TO DO
Reproduce, exactly and in full, the lines from the one with "orange brick K8" through the one with "tan brick D1 level 1 -> none" in the data below; drop pictures.

MATERIAL TO PROCESS
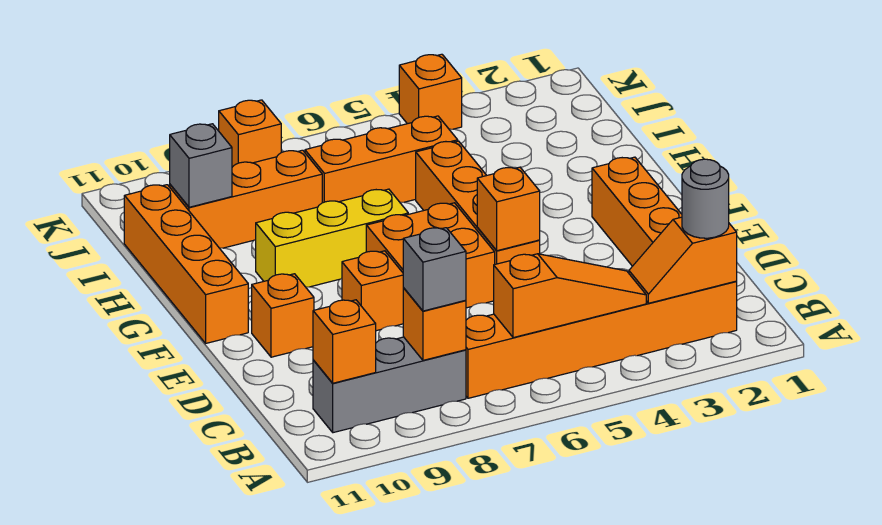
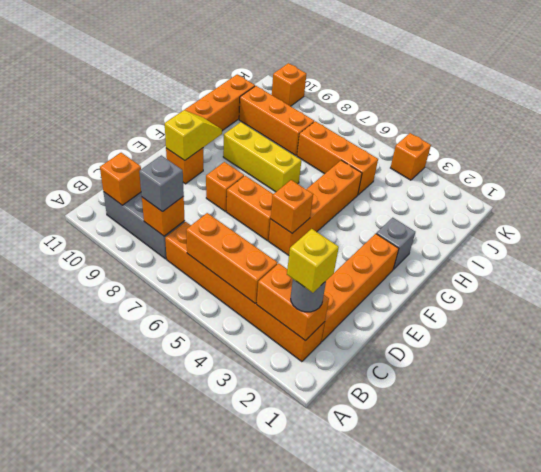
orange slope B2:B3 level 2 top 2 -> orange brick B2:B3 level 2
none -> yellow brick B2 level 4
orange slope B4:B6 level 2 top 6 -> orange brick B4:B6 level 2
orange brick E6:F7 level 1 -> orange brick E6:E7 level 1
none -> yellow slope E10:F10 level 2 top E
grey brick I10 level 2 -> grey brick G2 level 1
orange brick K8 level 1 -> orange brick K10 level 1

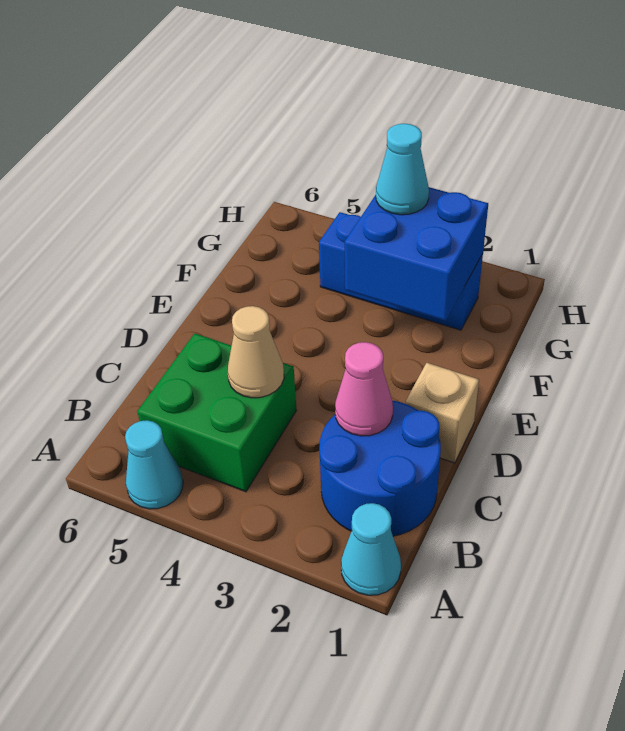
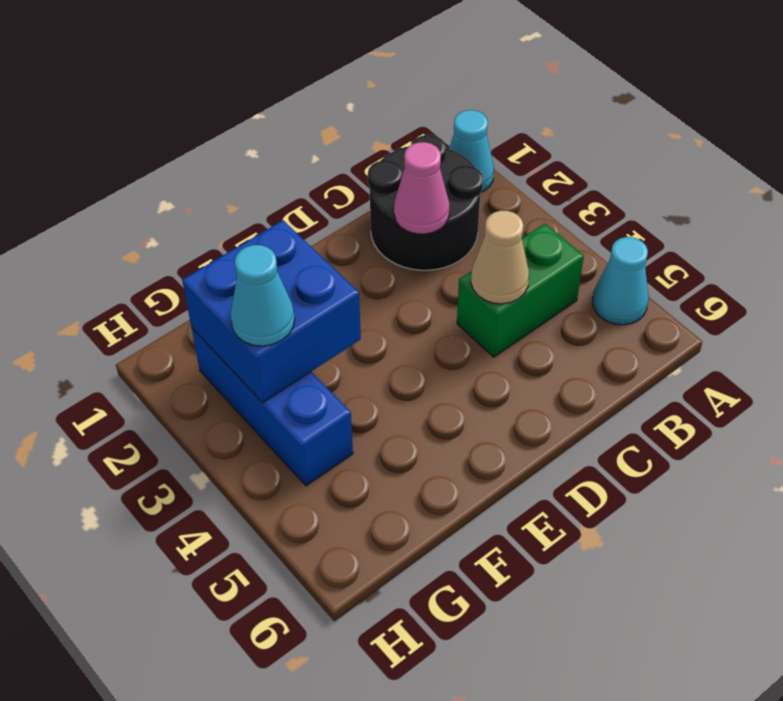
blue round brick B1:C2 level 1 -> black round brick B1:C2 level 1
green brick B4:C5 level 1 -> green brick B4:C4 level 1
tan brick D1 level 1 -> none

==

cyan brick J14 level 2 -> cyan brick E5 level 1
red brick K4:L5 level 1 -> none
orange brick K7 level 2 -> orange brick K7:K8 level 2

...

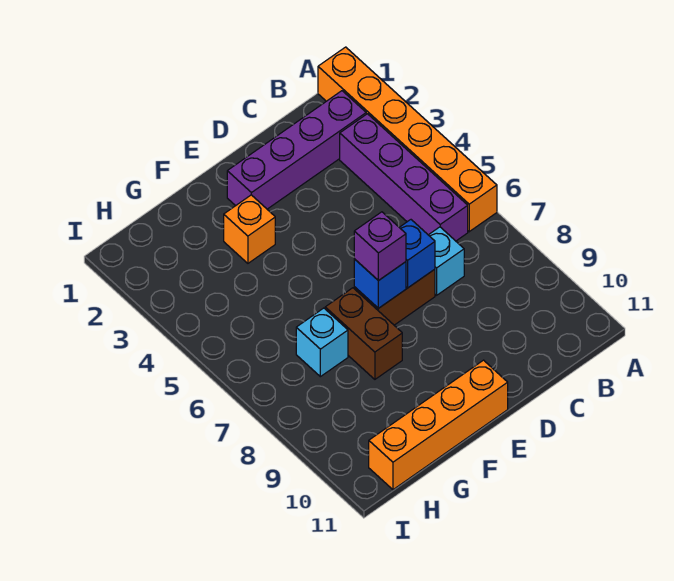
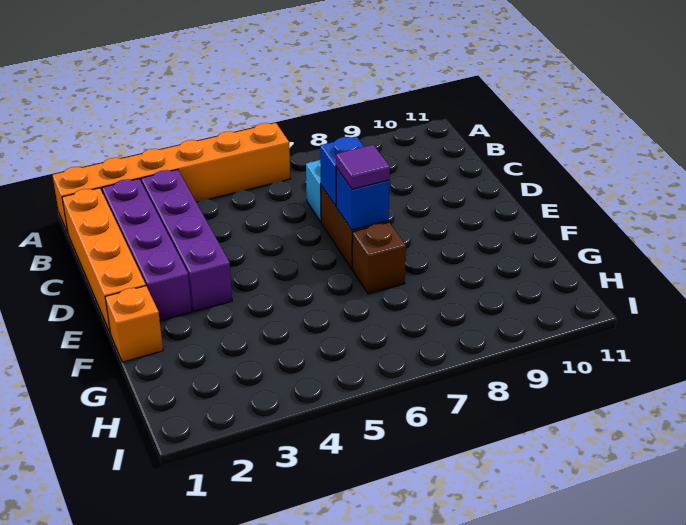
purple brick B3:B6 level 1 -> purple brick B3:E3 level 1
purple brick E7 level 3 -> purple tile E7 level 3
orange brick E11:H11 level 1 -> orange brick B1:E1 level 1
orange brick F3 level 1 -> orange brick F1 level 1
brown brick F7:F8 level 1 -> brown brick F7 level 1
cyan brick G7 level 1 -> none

OUTPUT FOR THIS TASK
orange brick K8 level 1 -> orange brick K10 level 1

blue round brick B1:C2 level 1 -> black round brick B1:C2 level 1
green brick B4:C5 level 1 -> green brick B4:C4 level 1
tan brick D1 level 1 -> none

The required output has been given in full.